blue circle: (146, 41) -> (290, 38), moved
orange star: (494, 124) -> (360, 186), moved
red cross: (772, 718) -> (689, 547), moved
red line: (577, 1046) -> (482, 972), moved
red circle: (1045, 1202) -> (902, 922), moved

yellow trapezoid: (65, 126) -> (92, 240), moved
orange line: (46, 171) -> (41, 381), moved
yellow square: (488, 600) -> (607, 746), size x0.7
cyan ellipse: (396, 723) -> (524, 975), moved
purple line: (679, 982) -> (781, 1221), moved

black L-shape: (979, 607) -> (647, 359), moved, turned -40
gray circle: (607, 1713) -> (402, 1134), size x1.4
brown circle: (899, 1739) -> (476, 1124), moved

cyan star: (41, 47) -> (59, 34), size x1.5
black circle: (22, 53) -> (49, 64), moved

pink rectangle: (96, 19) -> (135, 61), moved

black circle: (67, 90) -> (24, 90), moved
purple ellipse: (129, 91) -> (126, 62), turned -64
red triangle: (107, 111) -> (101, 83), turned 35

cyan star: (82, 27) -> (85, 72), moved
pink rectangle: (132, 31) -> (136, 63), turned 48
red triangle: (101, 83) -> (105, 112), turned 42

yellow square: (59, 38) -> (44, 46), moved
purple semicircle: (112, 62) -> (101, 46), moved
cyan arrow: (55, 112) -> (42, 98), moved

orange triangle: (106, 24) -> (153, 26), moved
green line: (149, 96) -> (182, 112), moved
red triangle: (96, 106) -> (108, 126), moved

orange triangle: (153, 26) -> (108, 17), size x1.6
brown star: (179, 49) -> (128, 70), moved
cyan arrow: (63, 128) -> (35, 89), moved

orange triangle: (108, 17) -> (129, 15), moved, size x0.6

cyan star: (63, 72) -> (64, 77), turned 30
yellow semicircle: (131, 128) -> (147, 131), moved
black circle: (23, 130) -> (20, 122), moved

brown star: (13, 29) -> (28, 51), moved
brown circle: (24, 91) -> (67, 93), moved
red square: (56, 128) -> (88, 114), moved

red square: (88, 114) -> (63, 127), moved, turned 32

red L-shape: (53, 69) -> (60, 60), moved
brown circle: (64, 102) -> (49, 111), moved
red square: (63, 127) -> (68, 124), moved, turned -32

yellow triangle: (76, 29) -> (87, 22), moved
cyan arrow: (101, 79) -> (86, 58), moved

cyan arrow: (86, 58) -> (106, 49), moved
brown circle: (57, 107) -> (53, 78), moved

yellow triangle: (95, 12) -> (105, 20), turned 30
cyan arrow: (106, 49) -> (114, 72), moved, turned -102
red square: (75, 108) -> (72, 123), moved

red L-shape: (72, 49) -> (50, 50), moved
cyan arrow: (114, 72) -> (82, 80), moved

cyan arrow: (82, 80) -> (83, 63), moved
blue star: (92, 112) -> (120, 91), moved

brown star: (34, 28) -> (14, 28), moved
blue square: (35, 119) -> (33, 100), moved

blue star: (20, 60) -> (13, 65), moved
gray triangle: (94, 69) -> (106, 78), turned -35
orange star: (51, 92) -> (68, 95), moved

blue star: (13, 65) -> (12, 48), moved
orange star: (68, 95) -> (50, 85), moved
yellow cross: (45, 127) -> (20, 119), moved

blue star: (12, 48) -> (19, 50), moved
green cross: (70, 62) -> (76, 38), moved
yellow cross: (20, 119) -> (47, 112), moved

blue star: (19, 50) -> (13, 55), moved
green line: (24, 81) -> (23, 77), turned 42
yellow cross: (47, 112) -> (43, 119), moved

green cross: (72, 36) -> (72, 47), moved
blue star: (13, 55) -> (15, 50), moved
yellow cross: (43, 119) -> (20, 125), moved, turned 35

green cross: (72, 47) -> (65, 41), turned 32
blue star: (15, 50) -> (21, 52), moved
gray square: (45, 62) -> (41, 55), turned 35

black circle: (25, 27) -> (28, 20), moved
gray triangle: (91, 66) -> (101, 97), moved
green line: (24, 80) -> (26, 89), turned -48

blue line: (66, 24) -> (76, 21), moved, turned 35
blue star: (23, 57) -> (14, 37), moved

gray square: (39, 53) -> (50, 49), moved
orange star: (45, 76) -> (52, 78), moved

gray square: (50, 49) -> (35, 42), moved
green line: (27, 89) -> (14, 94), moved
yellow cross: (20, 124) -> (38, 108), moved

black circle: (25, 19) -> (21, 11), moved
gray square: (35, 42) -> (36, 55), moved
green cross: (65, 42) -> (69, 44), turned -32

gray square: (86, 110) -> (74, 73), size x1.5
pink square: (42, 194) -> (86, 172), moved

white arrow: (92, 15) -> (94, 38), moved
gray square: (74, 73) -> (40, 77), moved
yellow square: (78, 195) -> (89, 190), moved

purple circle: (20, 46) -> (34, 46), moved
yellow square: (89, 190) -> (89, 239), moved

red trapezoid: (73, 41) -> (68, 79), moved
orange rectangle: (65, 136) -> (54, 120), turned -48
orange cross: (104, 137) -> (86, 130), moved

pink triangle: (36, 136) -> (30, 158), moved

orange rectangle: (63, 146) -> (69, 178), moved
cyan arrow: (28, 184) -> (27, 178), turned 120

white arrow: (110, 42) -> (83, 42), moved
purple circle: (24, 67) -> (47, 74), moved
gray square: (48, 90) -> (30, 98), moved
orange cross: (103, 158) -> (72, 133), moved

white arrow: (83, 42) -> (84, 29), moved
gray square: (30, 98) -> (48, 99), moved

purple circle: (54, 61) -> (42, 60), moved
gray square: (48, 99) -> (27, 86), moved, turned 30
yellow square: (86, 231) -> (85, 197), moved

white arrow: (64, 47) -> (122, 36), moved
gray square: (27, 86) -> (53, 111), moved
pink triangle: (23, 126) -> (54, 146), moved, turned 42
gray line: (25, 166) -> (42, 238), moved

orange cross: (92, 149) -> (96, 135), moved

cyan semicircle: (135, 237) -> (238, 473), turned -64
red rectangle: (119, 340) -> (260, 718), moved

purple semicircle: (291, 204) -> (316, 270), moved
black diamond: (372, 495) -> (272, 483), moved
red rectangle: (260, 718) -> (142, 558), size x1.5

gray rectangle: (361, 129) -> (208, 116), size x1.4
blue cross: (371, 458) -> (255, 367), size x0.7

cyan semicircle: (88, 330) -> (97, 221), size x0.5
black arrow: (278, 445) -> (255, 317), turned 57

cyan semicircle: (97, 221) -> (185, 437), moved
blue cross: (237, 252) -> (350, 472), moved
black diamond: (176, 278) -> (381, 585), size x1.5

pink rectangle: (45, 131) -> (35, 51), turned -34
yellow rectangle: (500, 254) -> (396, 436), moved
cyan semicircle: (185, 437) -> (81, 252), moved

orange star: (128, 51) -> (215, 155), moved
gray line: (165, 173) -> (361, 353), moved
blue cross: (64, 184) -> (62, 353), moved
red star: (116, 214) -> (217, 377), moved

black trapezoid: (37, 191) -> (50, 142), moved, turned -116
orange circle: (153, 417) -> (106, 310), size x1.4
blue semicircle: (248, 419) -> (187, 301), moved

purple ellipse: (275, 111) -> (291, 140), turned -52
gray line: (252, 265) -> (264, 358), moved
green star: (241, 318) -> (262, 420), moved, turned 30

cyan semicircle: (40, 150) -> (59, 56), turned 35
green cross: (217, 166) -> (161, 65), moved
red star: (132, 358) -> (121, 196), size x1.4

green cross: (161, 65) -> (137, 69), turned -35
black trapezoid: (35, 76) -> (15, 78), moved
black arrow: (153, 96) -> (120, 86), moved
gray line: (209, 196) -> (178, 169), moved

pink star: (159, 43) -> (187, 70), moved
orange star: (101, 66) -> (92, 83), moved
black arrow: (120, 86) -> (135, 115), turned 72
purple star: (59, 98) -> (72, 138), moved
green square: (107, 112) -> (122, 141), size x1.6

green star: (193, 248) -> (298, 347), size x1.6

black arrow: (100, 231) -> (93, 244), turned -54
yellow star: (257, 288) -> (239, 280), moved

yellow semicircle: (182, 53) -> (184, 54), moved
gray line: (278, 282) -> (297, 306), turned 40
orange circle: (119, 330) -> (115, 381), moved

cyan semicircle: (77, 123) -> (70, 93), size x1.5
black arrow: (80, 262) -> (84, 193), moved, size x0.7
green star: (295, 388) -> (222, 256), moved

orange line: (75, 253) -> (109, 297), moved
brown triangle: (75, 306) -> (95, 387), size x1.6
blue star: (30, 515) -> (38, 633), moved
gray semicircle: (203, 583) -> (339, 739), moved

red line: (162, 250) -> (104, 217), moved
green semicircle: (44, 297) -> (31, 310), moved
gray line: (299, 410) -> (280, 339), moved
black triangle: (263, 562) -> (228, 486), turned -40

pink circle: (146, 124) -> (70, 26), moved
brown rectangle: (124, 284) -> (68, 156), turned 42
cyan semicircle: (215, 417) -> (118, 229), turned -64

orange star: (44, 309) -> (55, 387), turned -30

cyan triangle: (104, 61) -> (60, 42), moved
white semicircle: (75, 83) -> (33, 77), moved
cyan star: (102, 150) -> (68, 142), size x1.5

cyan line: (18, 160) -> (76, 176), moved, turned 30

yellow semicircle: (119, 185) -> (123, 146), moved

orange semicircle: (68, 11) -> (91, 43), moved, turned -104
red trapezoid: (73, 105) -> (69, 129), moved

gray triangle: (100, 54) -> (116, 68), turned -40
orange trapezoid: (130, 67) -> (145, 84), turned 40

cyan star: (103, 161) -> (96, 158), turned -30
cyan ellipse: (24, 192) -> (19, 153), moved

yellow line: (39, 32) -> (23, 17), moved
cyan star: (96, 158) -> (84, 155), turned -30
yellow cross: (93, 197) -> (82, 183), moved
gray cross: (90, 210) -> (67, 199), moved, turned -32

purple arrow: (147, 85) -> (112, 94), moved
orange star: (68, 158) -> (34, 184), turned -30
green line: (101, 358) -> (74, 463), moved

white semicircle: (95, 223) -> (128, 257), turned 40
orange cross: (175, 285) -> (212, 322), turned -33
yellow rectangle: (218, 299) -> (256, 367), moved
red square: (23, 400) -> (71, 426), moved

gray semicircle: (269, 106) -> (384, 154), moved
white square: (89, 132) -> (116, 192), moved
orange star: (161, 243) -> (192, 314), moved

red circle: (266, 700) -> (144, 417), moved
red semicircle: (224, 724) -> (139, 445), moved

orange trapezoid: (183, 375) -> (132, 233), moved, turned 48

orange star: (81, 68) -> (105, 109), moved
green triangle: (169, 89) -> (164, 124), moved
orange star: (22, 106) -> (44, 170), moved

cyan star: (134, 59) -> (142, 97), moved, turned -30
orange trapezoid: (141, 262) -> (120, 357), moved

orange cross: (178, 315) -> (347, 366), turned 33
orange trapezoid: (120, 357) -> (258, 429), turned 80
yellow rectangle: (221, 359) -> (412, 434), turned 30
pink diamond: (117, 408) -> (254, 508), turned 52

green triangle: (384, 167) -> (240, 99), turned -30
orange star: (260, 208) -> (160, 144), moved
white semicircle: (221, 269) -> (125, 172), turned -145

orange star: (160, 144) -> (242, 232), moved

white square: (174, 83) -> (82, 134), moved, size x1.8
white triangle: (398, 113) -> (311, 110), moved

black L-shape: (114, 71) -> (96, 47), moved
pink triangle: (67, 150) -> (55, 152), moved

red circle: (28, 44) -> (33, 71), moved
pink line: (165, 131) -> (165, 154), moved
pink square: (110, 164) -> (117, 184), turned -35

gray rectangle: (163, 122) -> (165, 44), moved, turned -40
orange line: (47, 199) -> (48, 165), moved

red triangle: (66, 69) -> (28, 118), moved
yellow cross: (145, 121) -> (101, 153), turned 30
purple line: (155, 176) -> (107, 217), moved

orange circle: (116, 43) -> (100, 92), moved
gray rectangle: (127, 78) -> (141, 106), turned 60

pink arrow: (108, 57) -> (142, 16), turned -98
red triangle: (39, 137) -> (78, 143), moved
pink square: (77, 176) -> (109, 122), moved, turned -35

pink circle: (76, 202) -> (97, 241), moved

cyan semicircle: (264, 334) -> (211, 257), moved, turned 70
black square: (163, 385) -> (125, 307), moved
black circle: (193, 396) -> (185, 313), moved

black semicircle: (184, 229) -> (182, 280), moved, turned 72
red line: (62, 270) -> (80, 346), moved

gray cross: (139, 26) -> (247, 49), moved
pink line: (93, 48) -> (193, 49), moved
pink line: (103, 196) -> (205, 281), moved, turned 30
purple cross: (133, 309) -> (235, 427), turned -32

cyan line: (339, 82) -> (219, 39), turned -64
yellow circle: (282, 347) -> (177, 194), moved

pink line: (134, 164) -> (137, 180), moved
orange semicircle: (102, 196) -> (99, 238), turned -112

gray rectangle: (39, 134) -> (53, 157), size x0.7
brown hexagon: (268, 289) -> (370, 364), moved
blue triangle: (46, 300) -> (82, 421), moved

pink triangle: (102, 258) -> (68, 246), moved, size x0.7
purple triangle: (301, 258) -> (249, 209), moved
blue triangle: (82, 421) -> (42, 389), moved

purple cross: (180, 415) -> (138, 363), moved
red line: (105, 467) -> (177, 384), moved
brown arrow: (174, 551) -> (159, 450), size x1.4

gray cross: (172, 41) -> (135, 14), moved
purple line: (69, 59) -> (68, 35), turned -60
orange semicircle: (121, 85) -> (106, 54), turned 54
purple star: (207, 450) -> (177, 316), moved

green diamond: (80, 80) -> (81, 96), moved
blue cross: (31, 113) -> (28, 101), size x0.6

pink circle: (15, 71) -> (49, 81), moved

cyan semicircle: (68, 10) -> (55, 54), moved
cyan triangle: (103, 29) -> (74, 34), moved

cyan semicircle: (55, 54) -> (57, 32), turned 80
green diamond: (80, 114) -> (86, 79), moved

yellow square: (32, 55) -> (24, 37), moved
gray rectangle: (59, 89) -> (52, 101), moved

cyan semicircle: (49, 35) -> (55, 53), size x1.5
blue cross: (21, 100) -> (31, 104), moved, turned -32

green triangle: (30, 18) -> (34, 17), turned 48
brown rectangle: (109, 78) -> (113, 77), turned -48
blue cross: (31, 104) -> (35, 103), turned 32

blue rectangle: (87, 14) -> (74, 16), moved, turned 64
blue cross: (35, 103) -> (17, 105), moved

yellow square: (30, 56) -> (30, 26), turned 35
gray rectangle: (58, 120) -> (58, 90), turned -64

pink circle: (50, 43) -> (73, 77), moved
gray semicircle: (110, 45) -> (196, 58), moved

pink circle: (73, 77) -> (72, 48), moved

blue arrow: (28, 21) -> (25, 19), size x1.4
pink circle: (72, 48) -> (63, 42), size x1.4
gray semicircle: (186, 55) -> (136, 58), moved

───

What needs to be done
If a line in the records above holds the string "shape", copy it.

Output for this exercise
black L-shape: (979, 607) -> (647, 359), moved, turned -40
red L-shape: (53, 69) -> (60, 60), moved
red L-shape: (72, 49) -> (50, 50), moved
black L-shape: (114, 71) -> (96, 47), moved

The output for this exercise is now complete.